• **Exercise requirements**:
Lay out every line of the material below as a Markdown table with the columns "Row" and "Line", skipping blank lines and leaving out the pictures.

━━━━━━━━

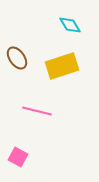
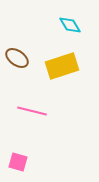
brown ellipse: rotated 20 degrees counterclockwise
pink line: moved 5 px left
pink square: moved 5 px down; rotated 12 degrees counterclockwise
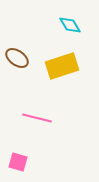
pink line: moved 5 px right, 7 px down
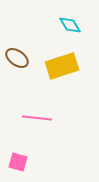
pink line: rotated 8 degrees counterclockwise
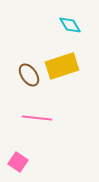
brown ellipse: moved 12 px right, 17 px down; rotated 20 degrees clockwise
pink square: rotated 18 degrees clockwise
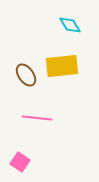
yellow rectangle: rotated 12 degrees clockwise
brown ellipse: moved 3 px left
pink square: moved 2 px right
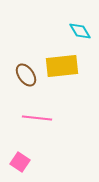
cyan diamond: moved 10 px right, 6 px down
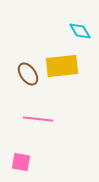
brown ellipse: moved 2 px right, 1 px up
pink line: moved 1 px right, 1 px down
pink square: moved 1 px right; rotated 24 degrees counterclockwise
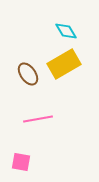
cyan diamond: moved 14 px left
yellow rectangle: moved 2 px right, 2 px up; rotated 24 degrees counterclockwise
pink line: rotated 16 degrees counterclockwise
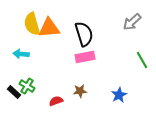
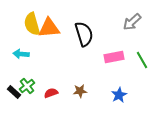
pink rectangle: moved 29 px right
green cross: rotated 21 degrees clockwise
red semicircle: moved 5 px left, 8 px up
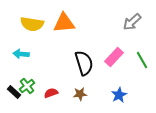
yellow semicircle: rotated 65 degrees counterclockwise
orange triangle: moved 15 px right, 5 px up
black semicircle: moved 29 px down
pink rectangle: rotated 36 degrees counterclockwise
brown star: moved 3 px down
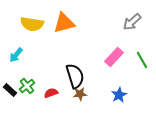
orange triangle: rotated 10 degrees counterclockwise
cyan arrow: moved 5 px left, 1 px down; rotated 56 degrees counterclockwise
black semicircle: moved 9 px left, 13 px down
black rectangle: moved 4 px left, 2 px up
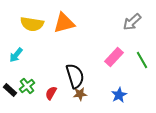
red semicircle: rotated 40 degrees counterclockwise
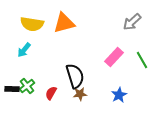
cyan arrow: moved 8 px right, 5 px up
black rectangle: moved 2 px right, 1 px up; rotated 40 degrees counterclockwise
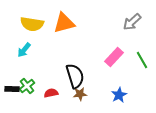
red semicircle: rotated 48 degrees clockwise
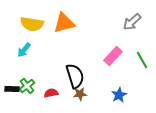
pink rectangle: moved 1 px left, 1 px up
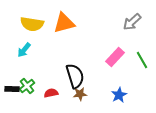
pink rectangle: moved 2 px right, 1 px down
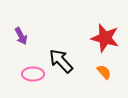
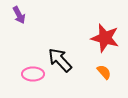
purple arrow: moved 2 px left, 21 px up
black arrow: moved 1 px left, 1 px up
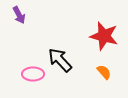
red star: moved 1 px left, 2 px up
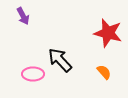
purple arrow: moved 4 px right, 1 px down
red star: moved 4 px right, 3 px up
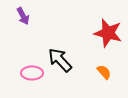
pink ellipse: moved 1 px left, 1 px up
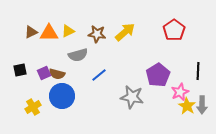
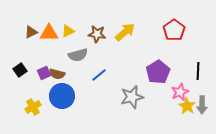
black square: rotated 24 degrees counterclockwise
purple pentagon: moved 3 px up
gray star: rotated 25 degrees counterclockwise
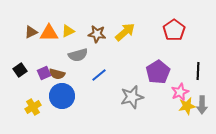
yellow star: rotated 30 degrees clockwise
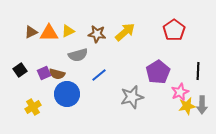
blue circle: moved 5 px right, 2 px up
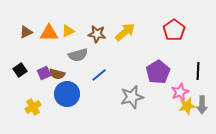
brown triangle: moved 5 px left
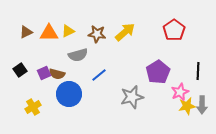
blue circle: moved 2 px right
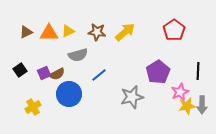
brown star: moved 2 px up
brown semicircle: rotated 42 degrees counterclockwise
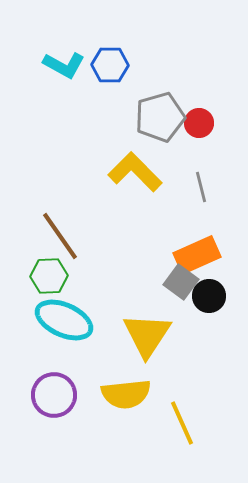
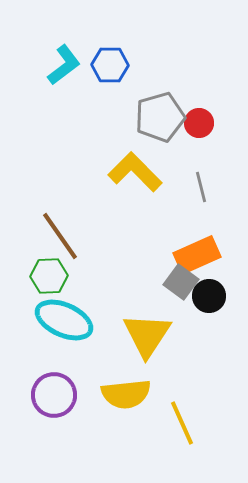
cyan L-shape: rotated 66 degrees counterclockwise
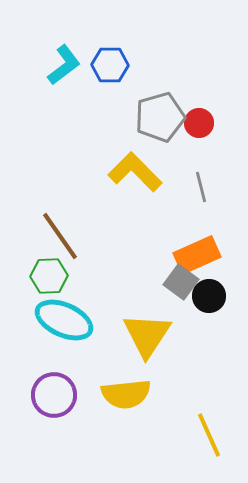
yellow line: moved 27 px right, 12 px down
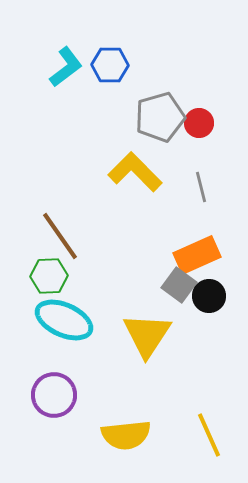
cyan L-shape: moved 2 px right, 2 px down
gray square: moved 2 px left, 3 px down
yellow semicircle: moved 41 px down
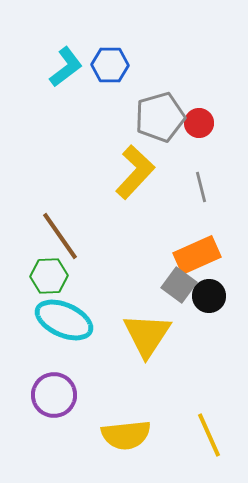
yellow L-shape: rotated 88 degrees clockwise
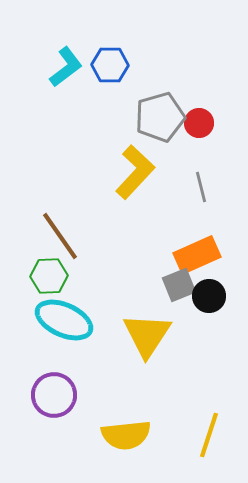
gray square: rotated 32 degrees clockwise
yellow line: rotated 42 degrees clockwise
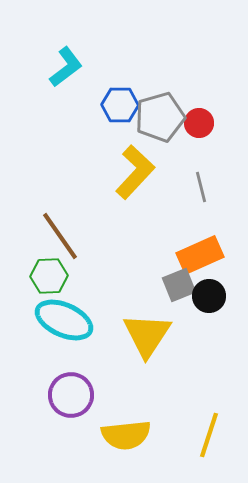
blue hexagon: moved 10 px right, 40 px down
orange rectangle: moved 3 px right
purple circle: moved 17 px right
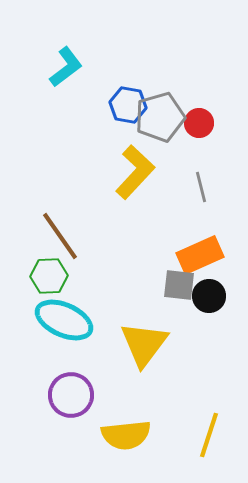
blue hexagon: moved 8 px right; rotated 9 degrees clockwise
gray square: rotated 28 degrees clockwise
yellow triangle: moved 3 px left, 9 px down; rotated 4 degrees clockwise
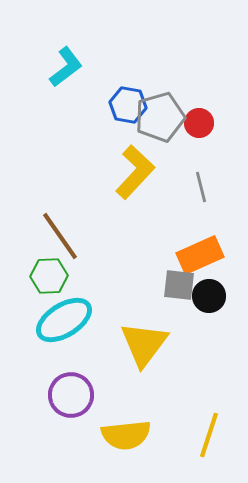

━━━━━━━━

• **Written response**:
| Row | Line |
|---|---|
| 1 | brown ellipse: rotated 20 degrees counterclockwise |
| 2 | pink line: moved 5 px left |
| 3 | pink square: moved 5 px down; rotated 12 degrees counterclockwise |
| 4 | pink line: moved 5 px right, 7 px down |
| 5 | pink line: rotated 8 degrees counterclockwise |
| 6 | brown ellipse: moved 12 px right, 17 px down; rotated 20 degrees clockwise |
| 7 | pink square: rotated 18 degrees clockwise |
| 8 | yellow rectangle: rotated 12 degrees clockwise |
| 9 | brown ellipse: moved 3 px left |
| 10 | pink square: moved 2 px right |
| 11 | cyan diamond: moved 10 px right, 6 px down |
| 12 | brown ellipse: moved 2 px right, 1 px up |
| 13 | pink line: moved 1 px right, 1 px down |
| 14 | pink square: moved 1 px right; rotated 24 degrees counterclockwise |
| 15 | cyan diamond: moved 14 px left |
| 16 | yellow rectangle: moved 2 px right, 2 px up; rotated 24 degrees counterclockwise |
| 17 | pink line: rotated 16 degrees counterclockwise |
| 18 | pink rectangle: moved 29 px right |
| 19 | green cross: rotated 21 degrees clockwise |
| 20 | red semicircle: moved 5 px left, 8 px up |
| 21 | yellow semicircle: rotated 65 degrees counterclockwise |
| 22 | orange triangle: moved 15 px right, 5 px up |
| 23 | black semicircle: moved 29 px down |
| 24 | pink rectangle: rotated 36 degrees counterclockwise |
| 25 | brown star: moved 3 px down |
| 26 | orange triangle: rotated 10 degrees counterclockwise |
| 27 | cyan arrow: moved 5 px left, 1 px down; rotated 56 degrees counterclockwise |
| 28 | black semicircle: moved 9 px left, 13 px down |
| 29 | black rectangle: moved 4 px left, 2 px up |
| 30 | red semicircle: rotated 40 degrees counterclockwise |
| 31 | cyan arrow: moved 8 px right, 5 px up |
| 32 | black rectangle: moved 2 px right, 1 px up; rotated 40 degrees counterclockwise |
| 33 | red semicircle: rotated 48 degrees clockwise |
| 34 | pink rectangle: moved 1 px left, 1 px up |
| 35 | pink rectangle: moved 2 px right, 1 px down |
| 36 | purple arrow: moved 2 px left, 21 px up |
| 37 | black arrow: moved 1 px left, 1 px up |
| 38 | red star: moved 1 px left, 2 px up |
| 39 | purple arrow: moved 4 px right, 1 px down |
| 40 | red star: moved 4 px right, 3 px up |
| 41 | pink ellipse: moved 1 px left, 1 px up |
| 42 | black square: rotated 24 degrees counterclockwise |
| 43 | purple pentagon: moved 3 px up |
| 44 | gray star: rotated 25 degrees counterclockwise |
| 45 | yellow star: rotated 30 degrees clockwise |
| 46 | blue circle: moved 5 px right, 2 px up |
| 47 | brown triangle: moved 5 px left |
| 48 | blue circle: moved 2 px right |
| 49 | brown star: moved 2 px up |
| 50 | brown semicircle: rotated 42 degrees counterclockwise |
| 51 | cyan L-shape: rotated 66 degrees counterclockwise |
| 52 | yellow line: moved 27 px right, 12 px down |
| 53 | cyan L-shape: moved 2 px right, 2 px down |
| 54 | gray square: moved 2 px left, 3 px down |
| 55 | yellow semicircle: moved 41 px down |
| 56 | yellow L-shape: rotated 88 degrees clockwise |
| 57 | gray square: rotated 32 degrees clockwise |
| 58 | yellow line: rotated 42 degrees clockwise |
| 59 | blue hexagon: moved 10 px right, 40 px down |
| 60 | orange rectangle: moved 3 px right |
| 61 | purple circle: moved 17 px right |
| 62 | blue hexagon: moved 8 px right; rotated 9 degrees clockwise |
| 63 | gray square: rotated 28 degrees clockwise |
| 64 | yellow triangle: moved 3 px left, 9 px down; rotated 4 degrees clockwise |